Transcribe the lines exactly, beginning with the one that contains "V1: AC 2V (GND, IC1/in+)" and ending with the final line of the records. Do not transcribe pictures.
--- Data to process ---
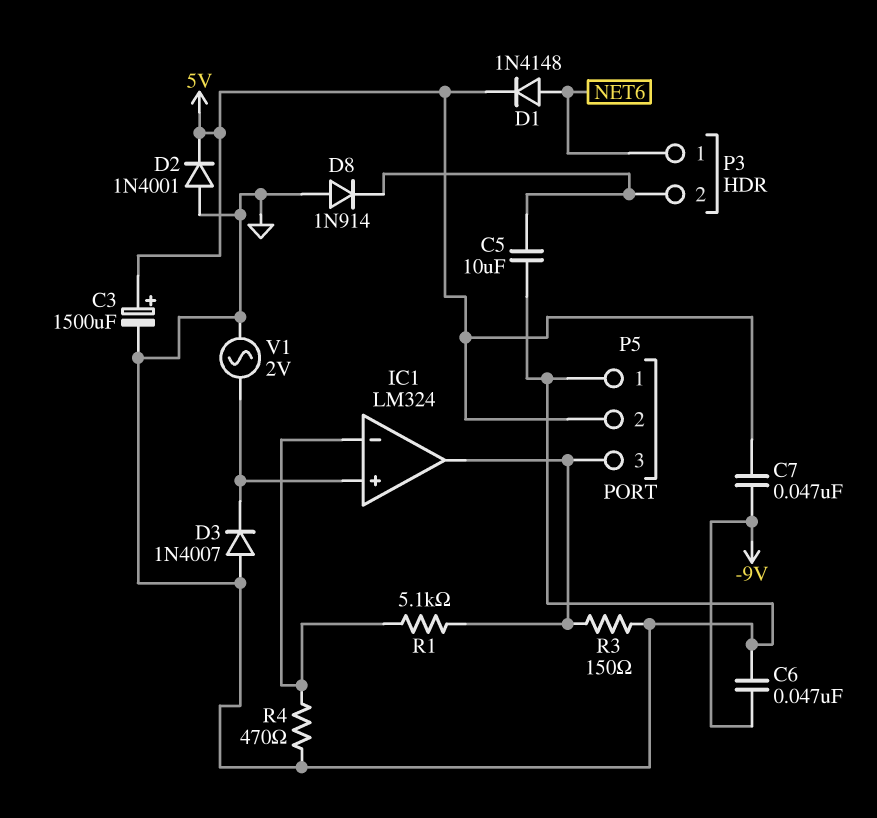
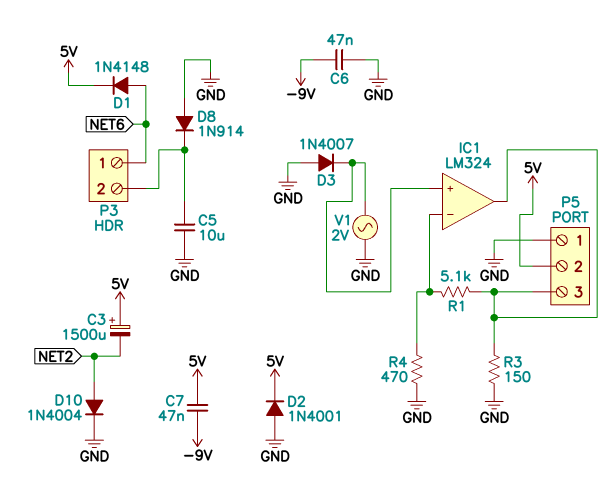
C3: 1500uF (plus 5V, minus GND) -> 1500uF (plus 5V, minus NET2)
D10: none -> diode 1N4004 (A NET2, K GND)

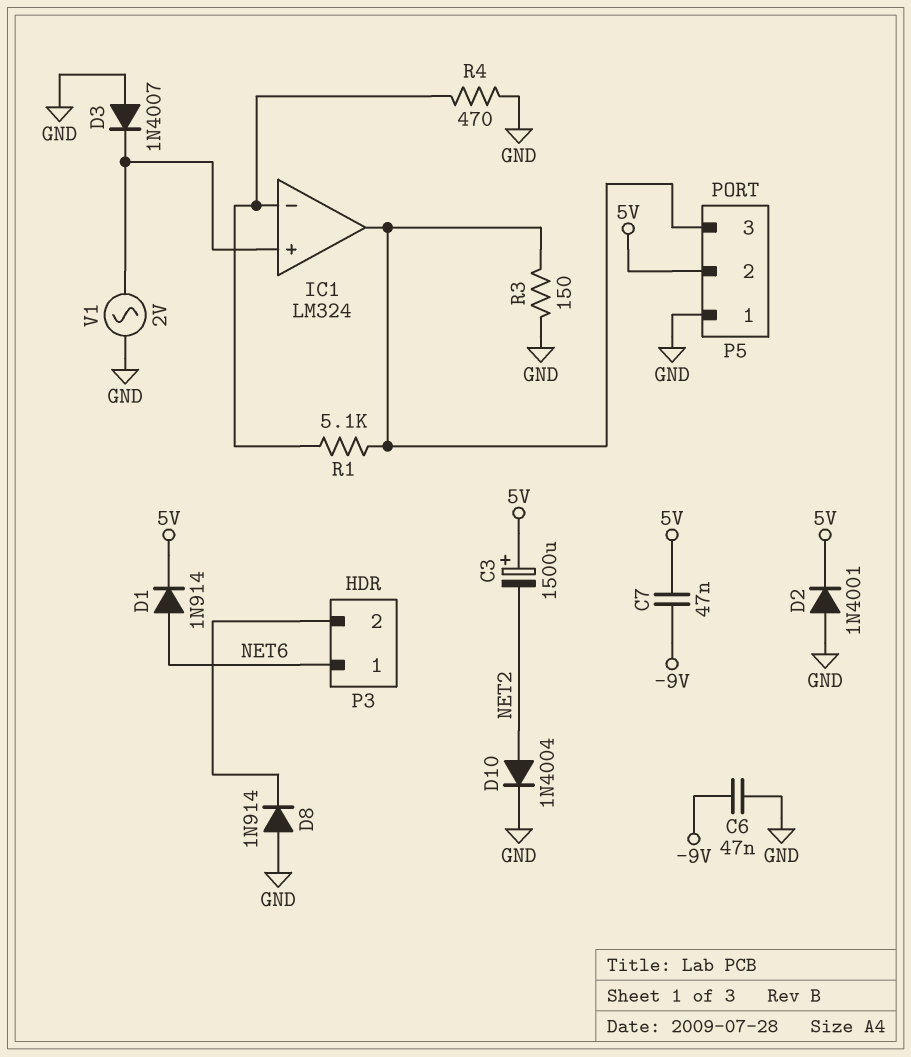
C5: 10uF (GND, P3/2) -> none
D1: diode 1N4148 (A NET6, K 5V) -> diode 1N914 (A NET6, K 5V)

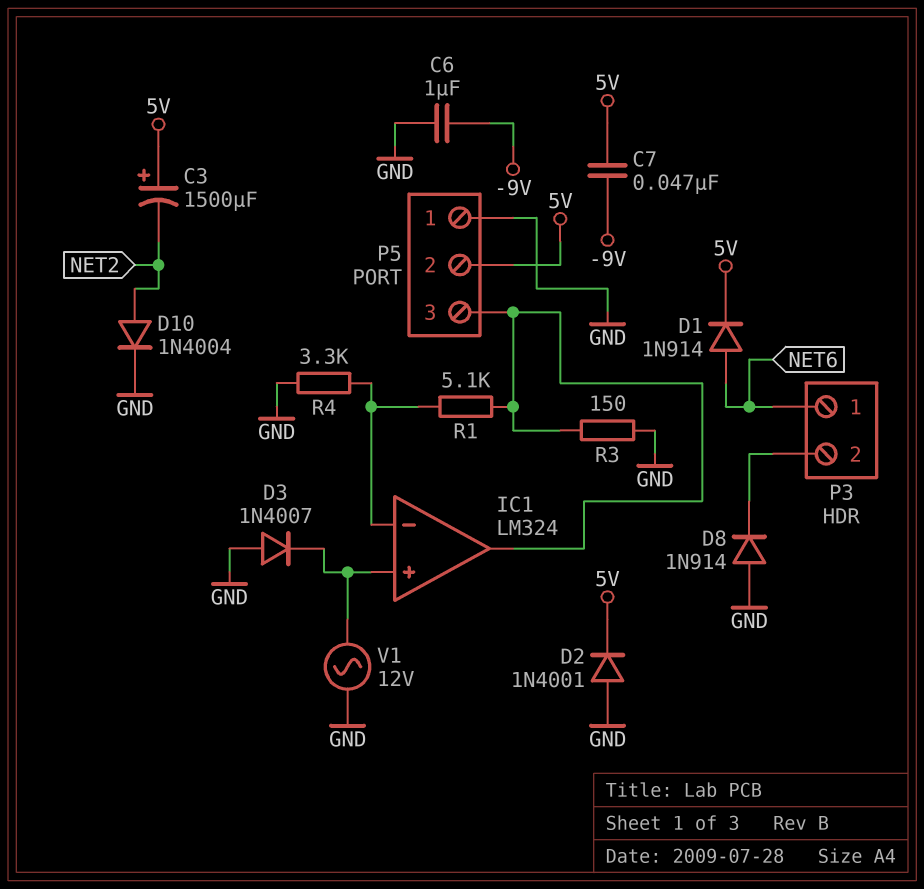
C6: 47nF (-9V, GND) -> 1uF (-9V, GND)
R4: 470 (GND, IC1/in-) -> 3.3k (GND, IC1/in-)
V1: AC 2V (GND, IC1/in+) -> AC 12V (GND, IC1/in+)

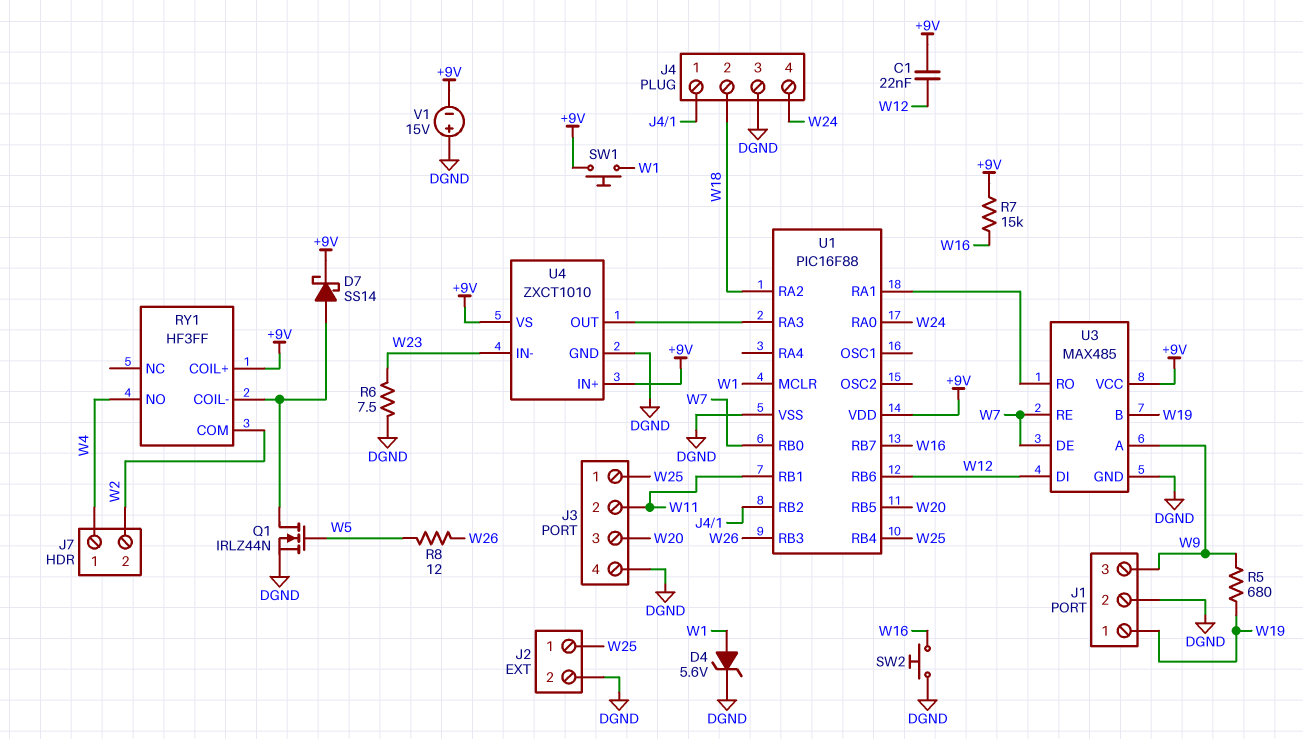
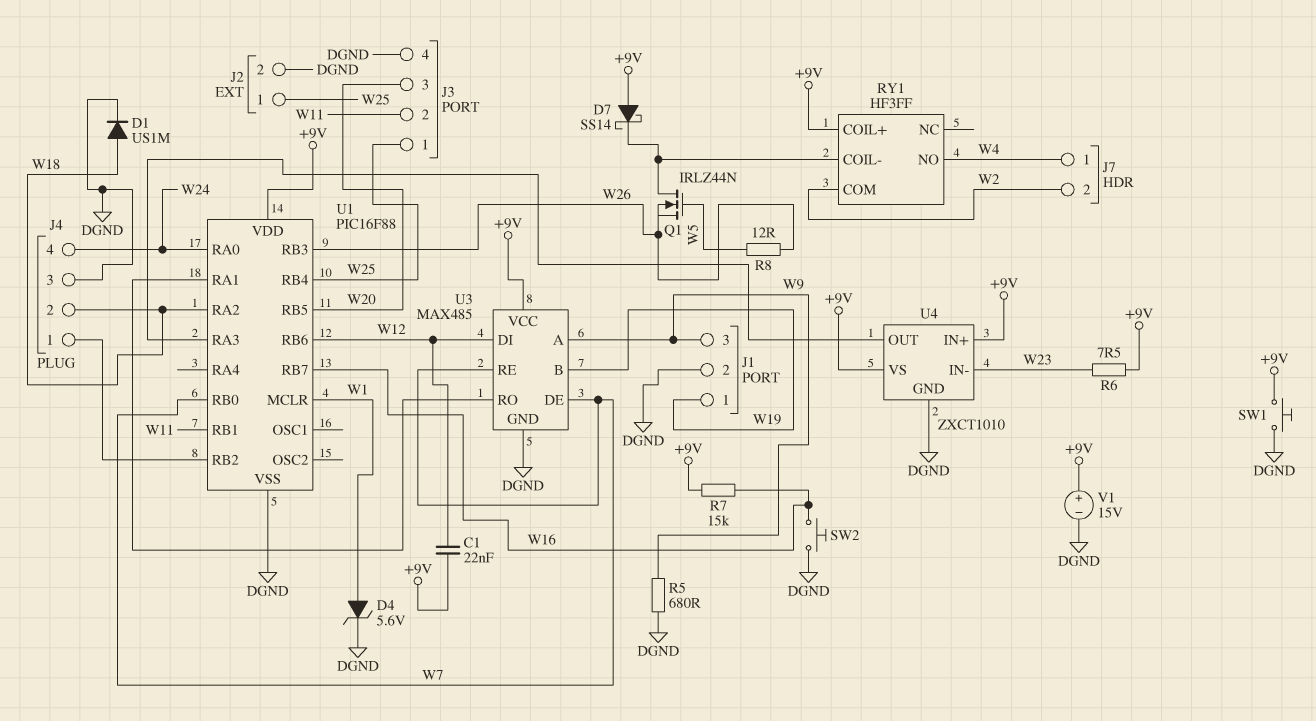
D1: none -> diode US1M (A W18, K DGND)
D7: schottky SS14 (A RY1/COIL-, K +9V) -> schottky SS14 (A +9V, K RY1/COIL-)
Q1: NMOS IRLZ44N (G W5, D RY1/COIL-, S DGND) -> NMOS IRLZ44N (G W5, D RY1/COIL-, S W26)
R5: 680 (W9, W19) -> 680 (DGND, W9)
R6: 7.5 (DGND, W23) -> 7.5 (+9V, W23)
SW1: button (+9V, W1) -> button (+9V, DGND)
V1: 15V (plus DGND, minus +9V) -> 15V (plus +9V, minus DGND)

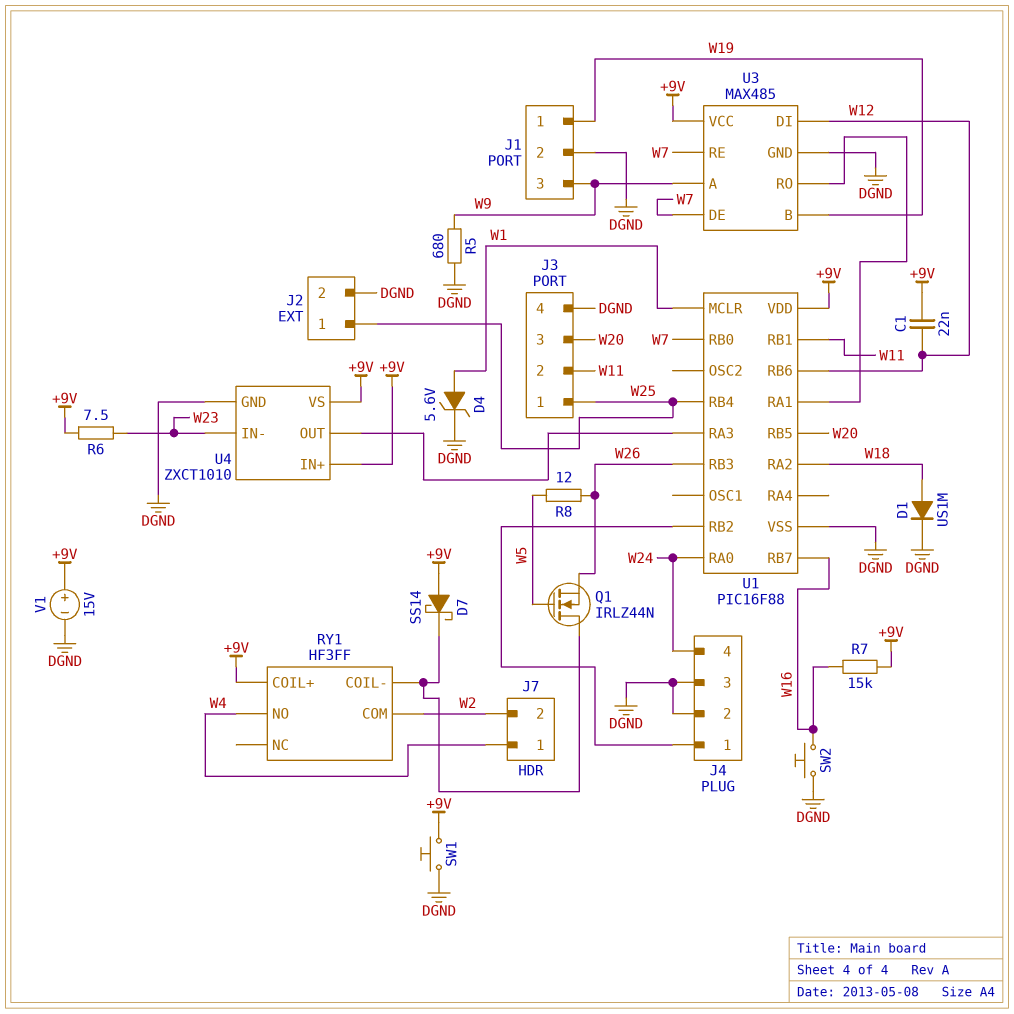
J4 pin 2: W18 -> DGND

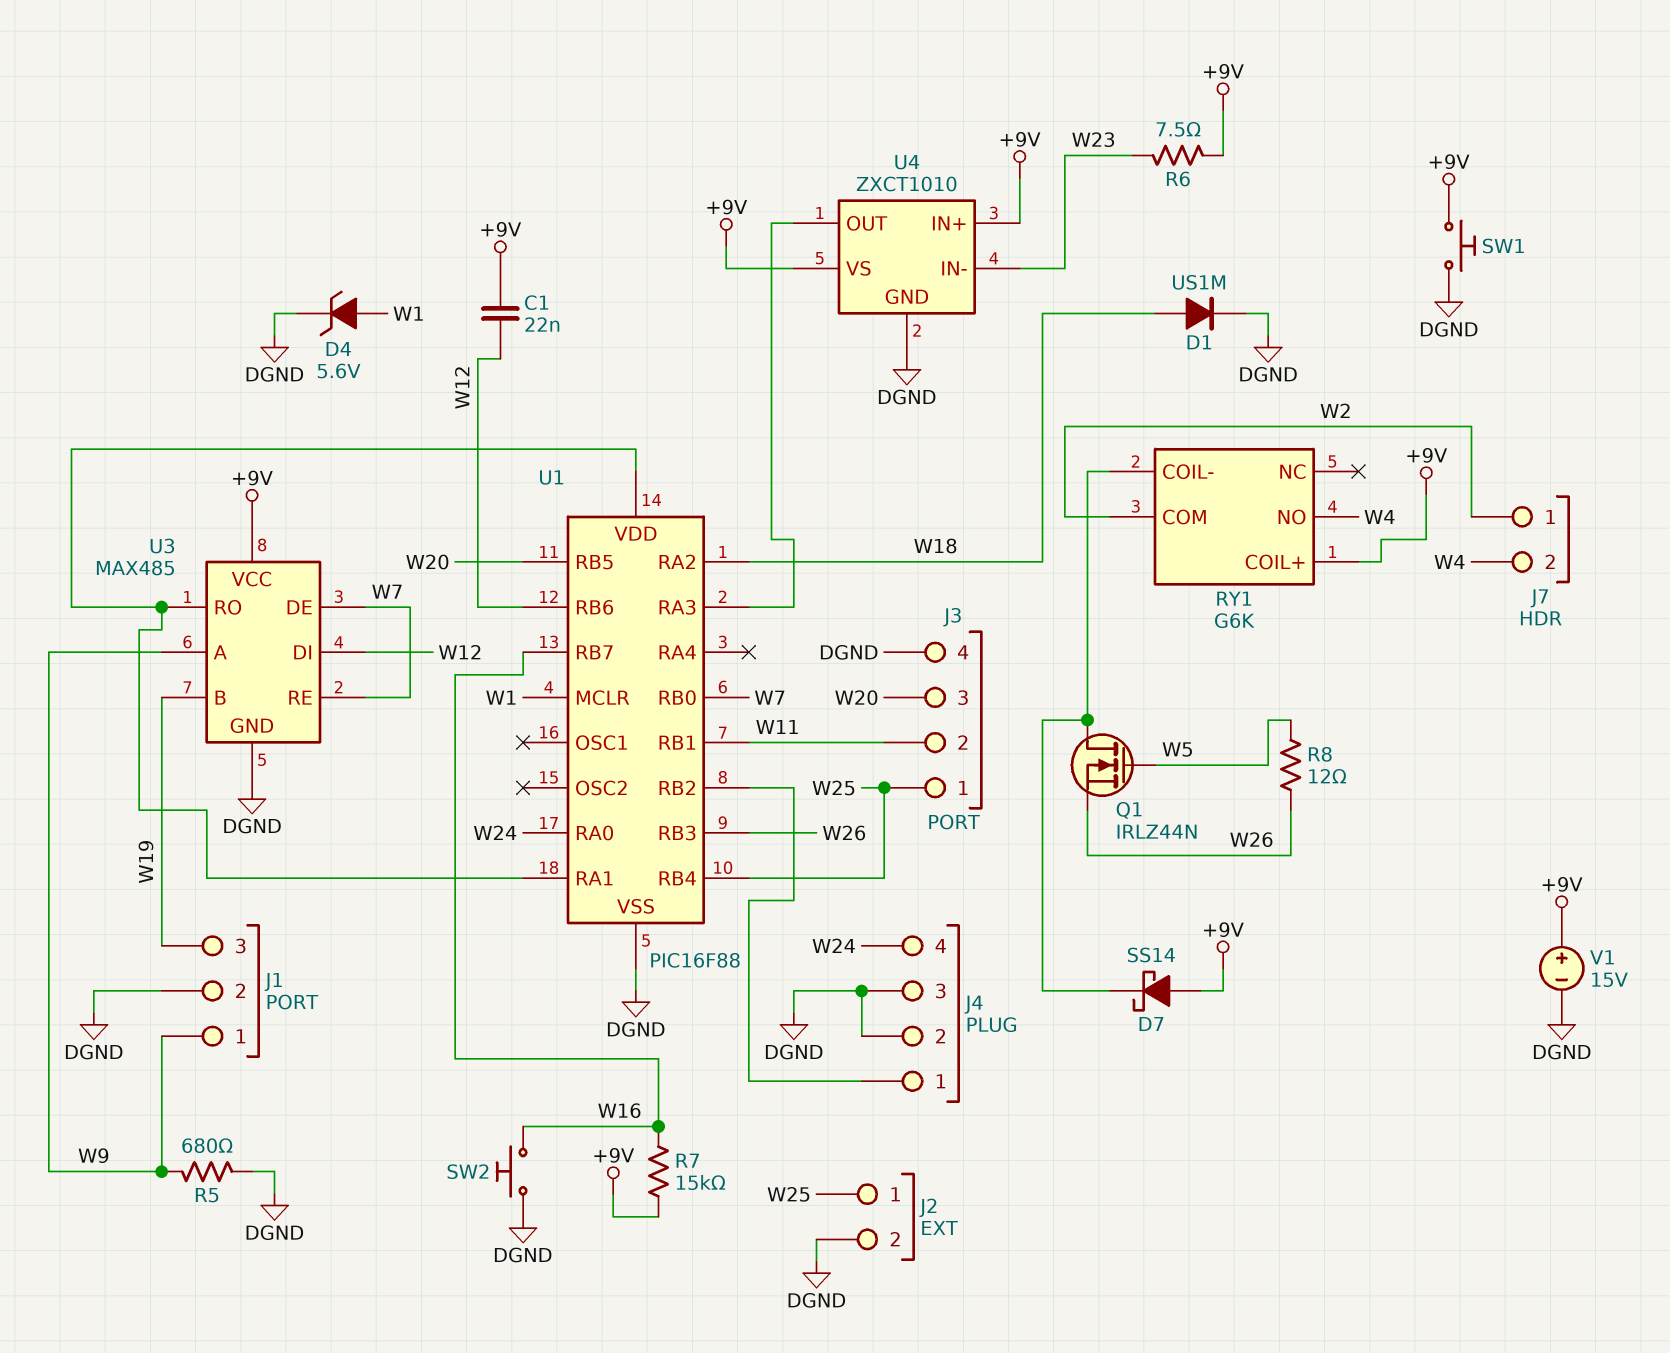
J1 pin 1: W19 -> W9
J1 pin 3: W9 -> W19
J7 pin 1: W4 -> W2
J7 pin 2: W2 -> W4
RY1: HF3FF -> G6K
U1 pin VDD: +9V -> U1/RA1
---
• **Answer space**:
V1: AC 2V (GND, IC1/in+) -> AC 12V (GND, IC1/in+)

D1: none -> diode US1M (A W18, K DGND)
D7: schottky SS14 (A RY1/COIL-, K +9V) -> schottky SS14 (A +9V, K RY1/COIL-)
Q1: NMOS IRLZ44N (G W5, D RY1/COIL-, S DGND) -> NMOS IRLZ44N (G W5, D RY1/COIL-, S W26)
R5: 680 (W9, W19) -> 680 (DGND, W9)
R6: 7.5 (DGND, W23) -> 7.5 (+9V, W23)
SW1: button (+9V, W1) -> button (+9V, DGND)
V1: 15V (plus DGND, minus +9V) -> 15V (plus +9V, minus DGND)

J4 pin 2: W18 -> DGND

J1 pin 1: W19 -> W9
J1 pin 3: W9 -> W19
J7 pin 1: W4 -> W2
J7 pin 2: W2 -> W4
RY1: HF3FF -> G6K
U1 pin VDD: +9V -> U1/RA1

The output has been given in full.